EXERCISE INSTRUCTIONS » From the records below, transcribe only the lines running from the one with "golden notepad [220 221 285 266] => nothing" through the one with "brown reading lamp [95". Keep both of those end lines.

☆ ☆ ☆

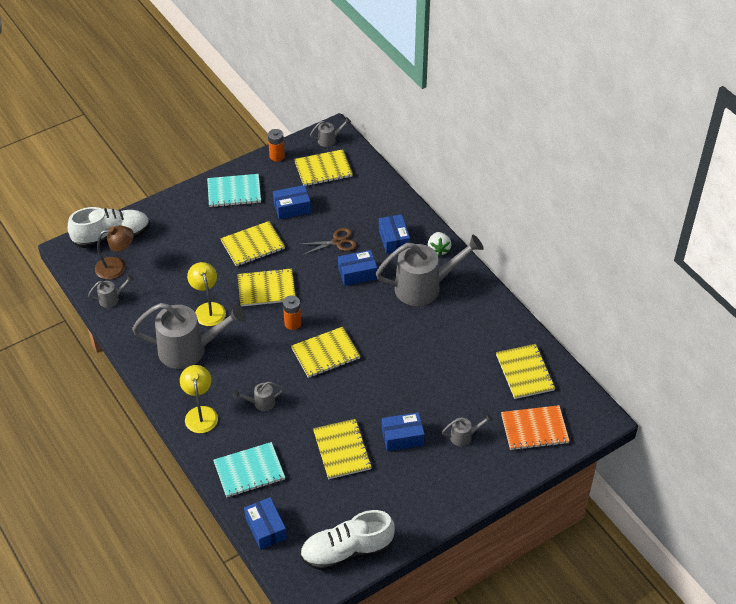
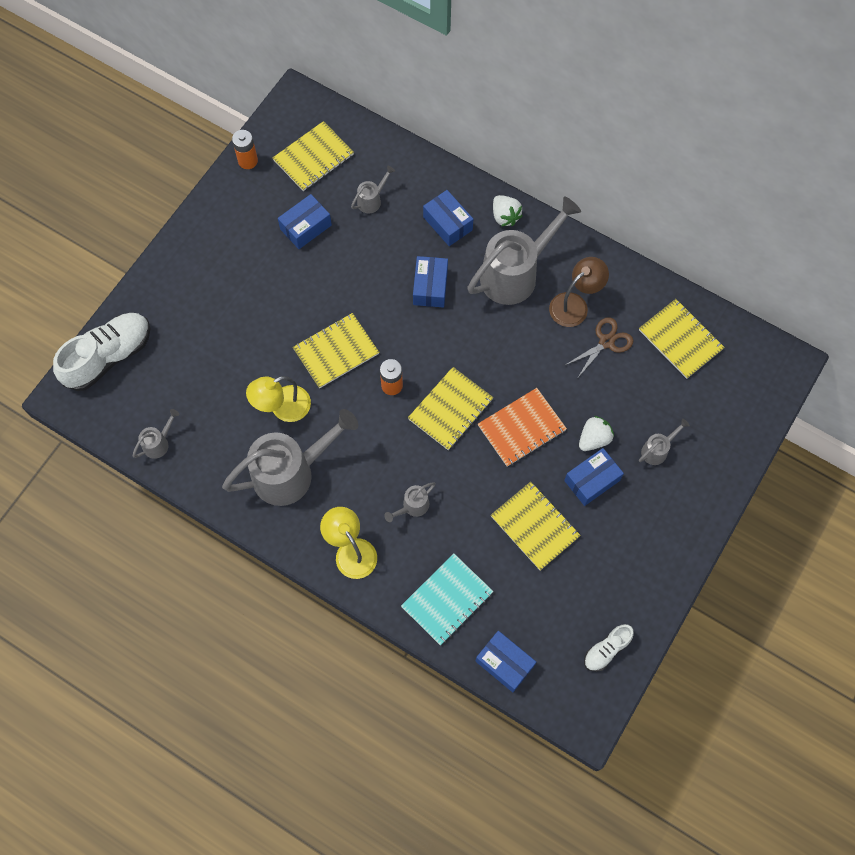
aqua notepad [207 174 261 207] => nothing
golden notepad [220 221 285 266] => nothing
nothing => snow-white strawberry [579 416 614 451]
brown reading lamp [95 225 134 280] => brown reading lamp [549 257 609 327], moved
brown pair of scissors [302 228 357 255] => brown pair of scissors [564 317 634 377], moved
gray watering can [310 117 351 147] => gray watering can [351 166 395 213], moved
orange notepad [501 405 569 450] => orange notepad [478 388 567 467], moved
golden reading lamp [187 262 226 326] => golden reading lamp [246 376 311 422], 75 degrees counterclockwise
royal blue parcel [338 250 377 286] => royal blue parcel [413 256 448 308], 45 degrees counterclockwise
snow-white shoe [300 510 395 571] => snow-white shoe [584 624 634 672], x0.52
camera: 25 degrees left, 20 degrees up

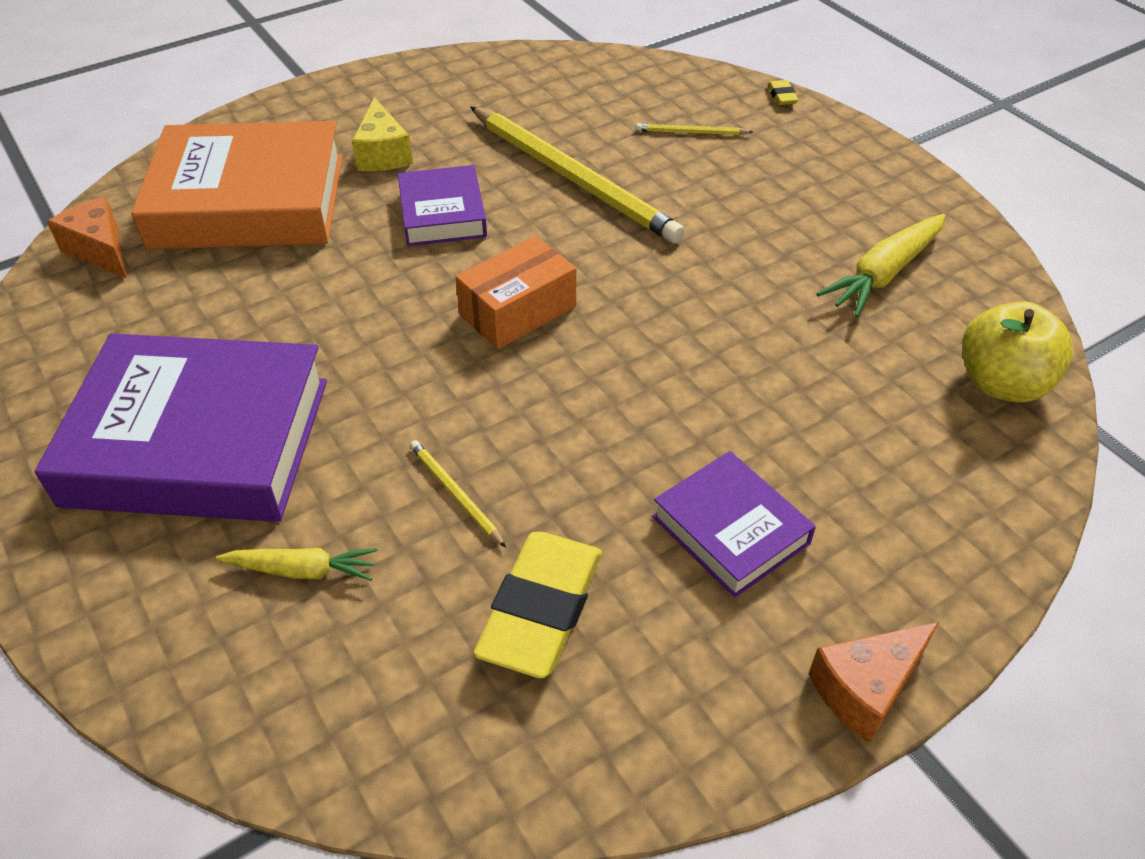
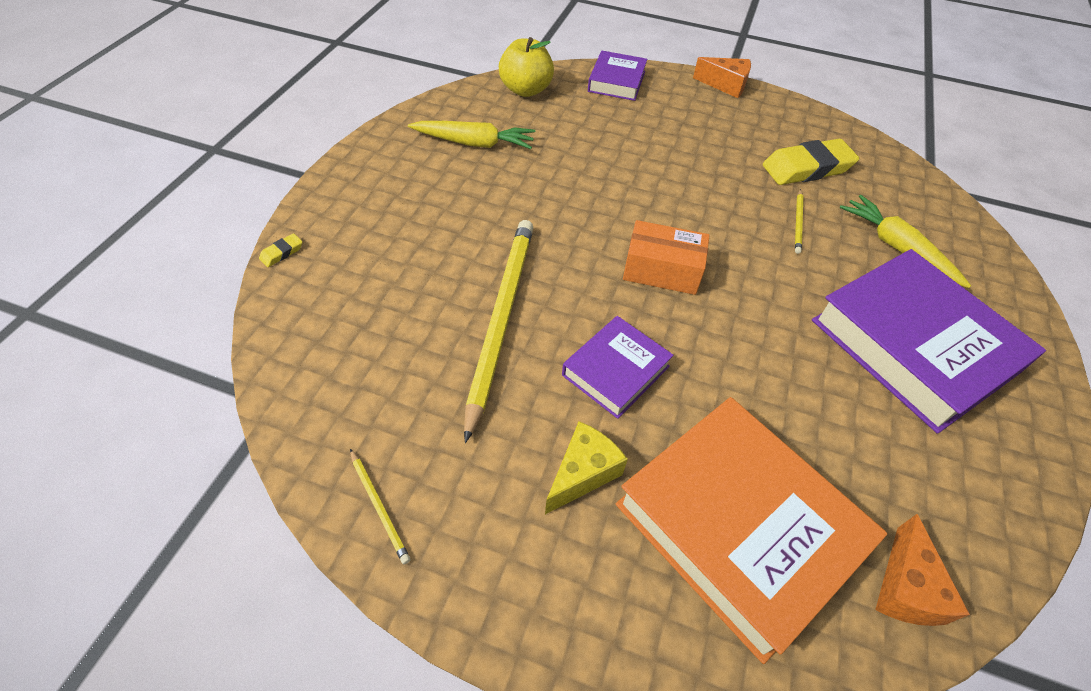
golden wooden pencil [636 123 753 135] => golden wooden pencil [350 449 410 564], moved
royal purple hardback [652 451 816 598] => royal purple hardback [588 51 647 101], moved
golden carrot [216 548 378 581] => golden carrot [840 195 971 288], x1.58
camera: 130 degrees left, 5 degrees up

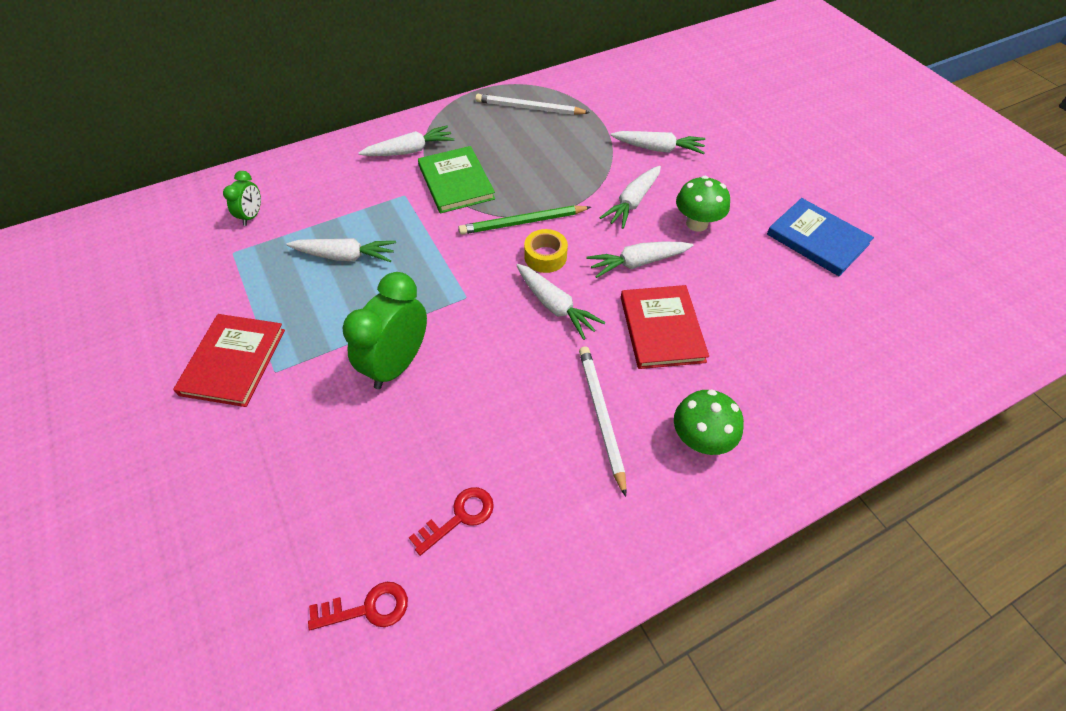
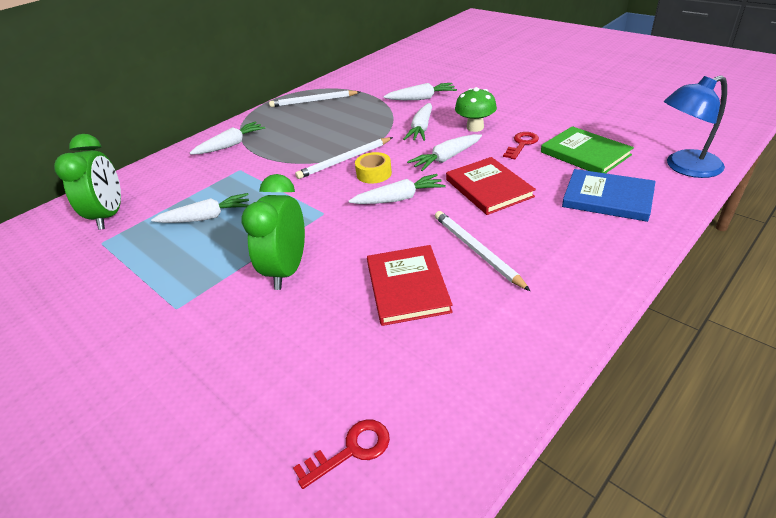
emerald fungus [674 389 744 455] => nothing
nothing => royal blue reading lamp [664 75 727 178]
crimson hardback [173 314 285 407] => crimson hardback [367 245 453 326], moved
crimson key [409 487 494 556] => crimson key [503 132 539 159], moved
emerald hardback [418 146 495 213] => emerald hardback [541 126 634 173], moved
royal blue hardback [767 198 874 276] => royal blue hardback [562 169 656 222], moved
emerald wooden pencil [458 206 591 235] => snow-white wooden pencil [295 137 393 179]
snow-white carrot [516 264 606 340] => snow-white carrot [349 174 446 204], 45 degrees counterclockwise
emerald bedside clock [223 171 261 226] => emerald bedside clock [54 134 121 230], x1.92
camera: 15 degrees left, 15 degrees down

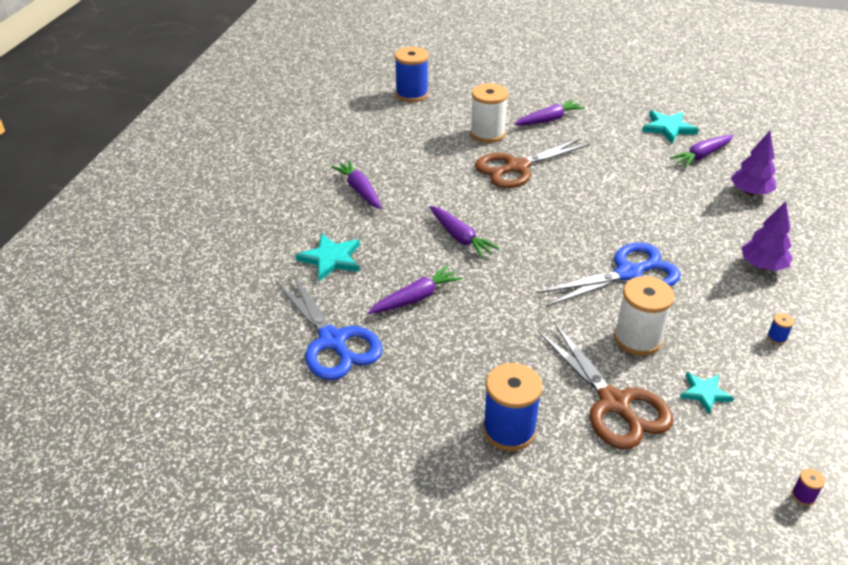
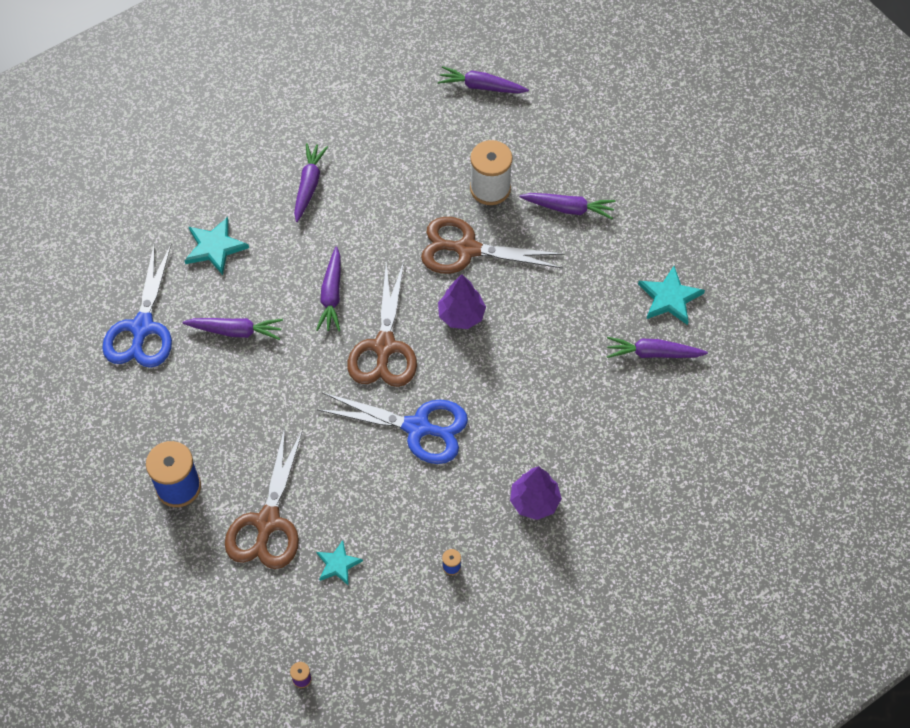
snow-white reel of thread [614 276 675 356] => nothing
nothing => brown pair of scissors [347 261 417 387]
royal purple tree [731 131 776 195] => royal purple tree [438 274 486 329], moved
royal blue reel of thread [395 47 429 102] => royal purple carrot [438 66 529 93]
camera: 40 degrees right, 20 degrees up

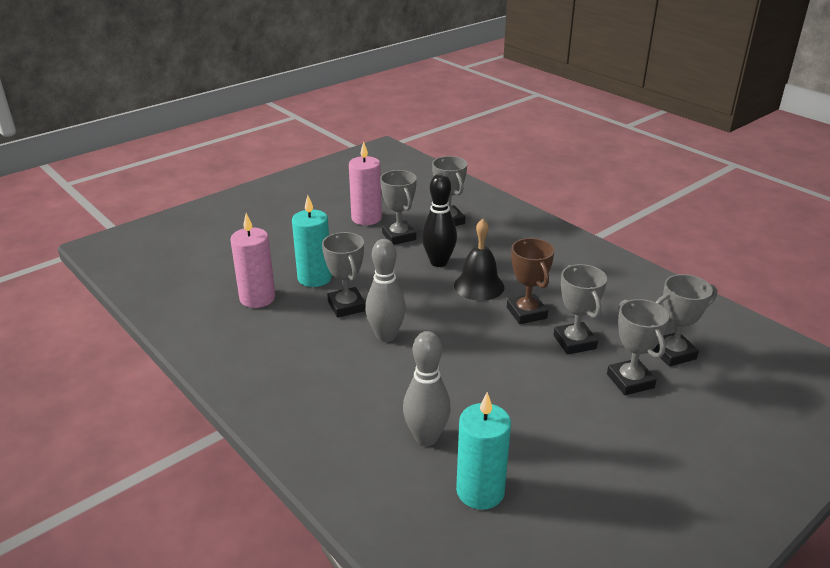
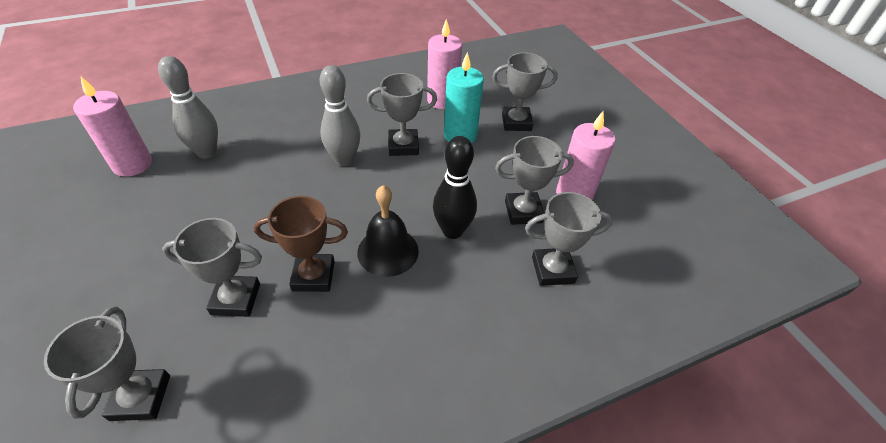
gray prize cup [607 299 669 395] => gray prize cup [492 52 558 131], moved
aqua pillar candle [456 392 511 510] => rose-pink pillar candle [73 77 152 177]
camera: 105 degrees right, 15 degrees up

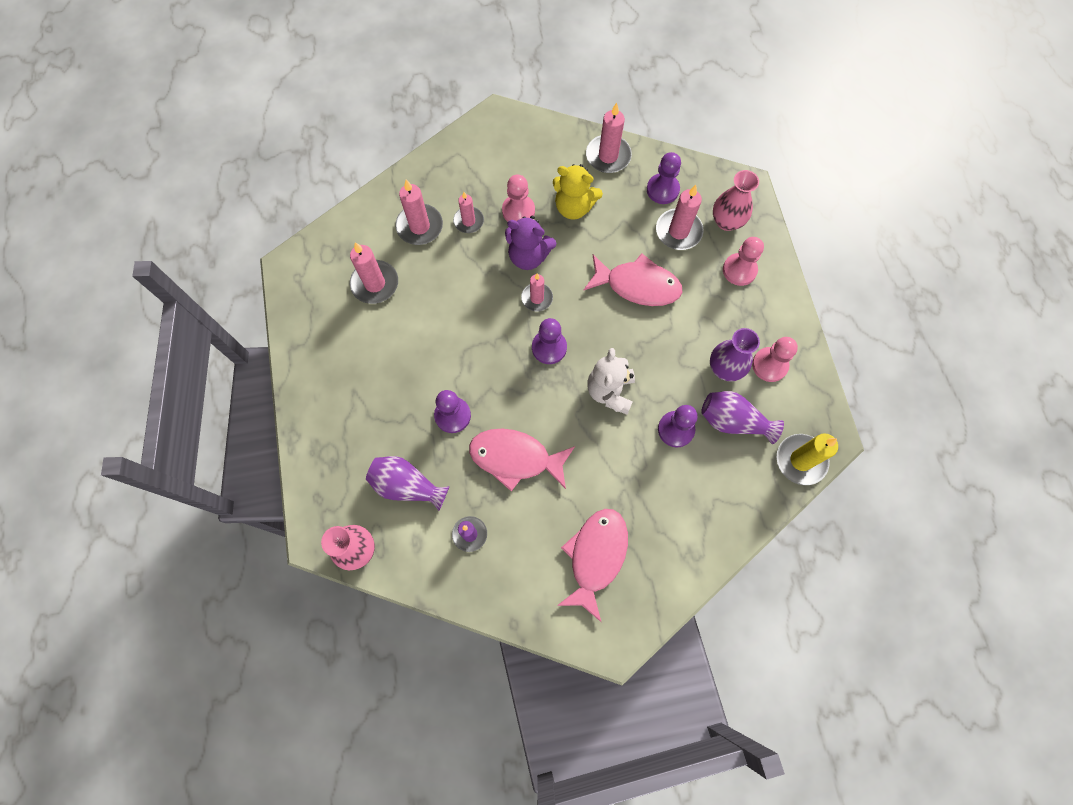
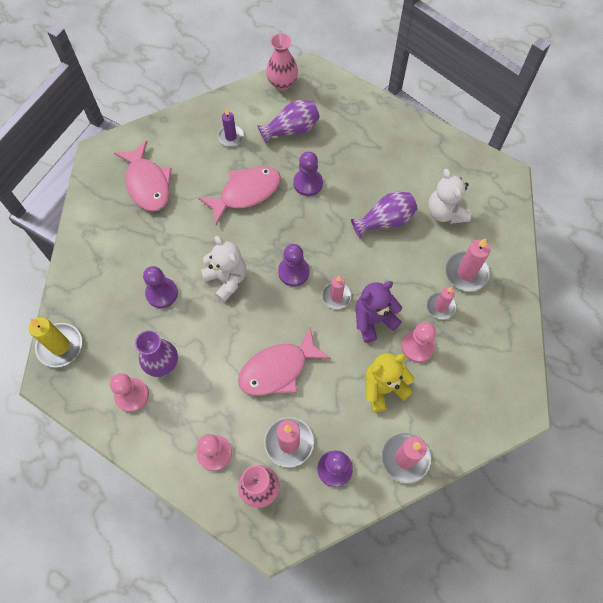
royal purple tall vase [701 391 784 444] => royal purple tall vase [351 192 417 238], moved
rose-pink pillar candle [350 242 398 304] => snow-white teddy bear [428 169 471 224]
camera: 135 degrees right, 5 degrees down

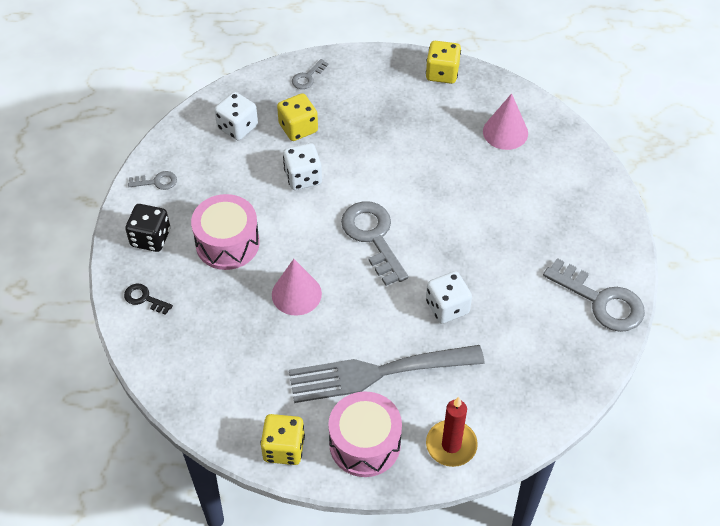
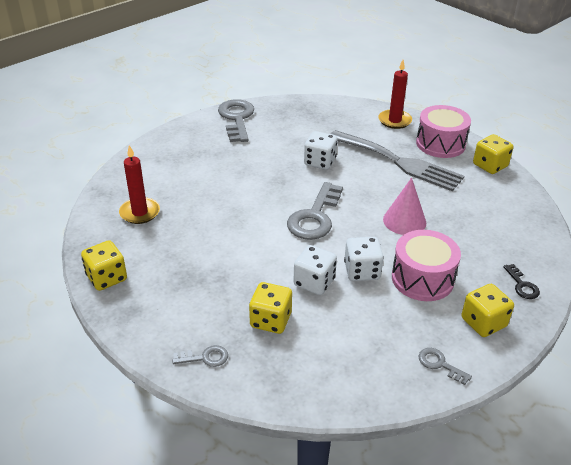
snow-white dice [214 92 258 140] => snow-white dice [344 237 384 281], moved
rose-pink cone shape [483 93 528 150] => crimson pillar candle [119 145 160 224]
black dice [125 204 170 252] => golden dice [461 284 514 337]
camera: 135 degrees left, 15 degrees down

☆ ☆ ☆

RESPONSE TO THE TASK »
golden notepad [220 221 285 266] => nothing
nothing => snow-white strawberry [579 416 614 451]
brown reading lamp [95 225 134 280] => brown reading lamp [549 257 609 327], moved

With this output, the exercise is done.